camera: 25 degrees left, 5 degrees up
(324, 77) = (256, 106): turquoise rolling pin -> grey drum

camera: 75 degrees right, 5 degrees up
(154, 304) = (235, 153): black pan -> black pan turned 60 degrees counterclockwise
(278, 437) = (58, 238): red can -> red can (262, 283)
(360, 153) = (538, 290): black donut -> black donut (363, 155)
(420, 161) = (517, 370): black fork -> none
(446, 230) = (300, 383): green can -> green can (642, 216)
--
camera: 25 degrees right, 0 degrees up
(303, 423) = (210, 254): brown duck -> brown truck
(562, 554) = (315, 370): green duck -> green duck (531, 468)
...
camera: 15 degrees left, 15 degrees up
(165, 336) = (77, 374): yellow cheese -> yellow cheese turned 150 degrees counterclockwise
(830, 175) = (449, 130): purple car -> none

● EXERCISE OBJECTIVE
Look back at the data above. Transcribe exactly the lines starting at the line that contains "(324, 77) = (256, 106): turquoise" and ending at the line that contains "(446, 230) = (300, 383): green".

● FINAL ANSWER
(324, 77) = (256, 106): turquoise rolling pin -> grey drum

camera: 75 degrees right, 5 degrees up
(154, 304) = (235, 153): black pan -> black pan turned 60 degrees counterclockwise
(278, 437) = (58, 238): red can -> red can (262, 283)
(360, 153) = (538, 290): black donut -> black donut (363, 155)
(420, 161) = (517, 370): black fork -> none
(446, 230) = (300, 383): green can -> green can (642, 216)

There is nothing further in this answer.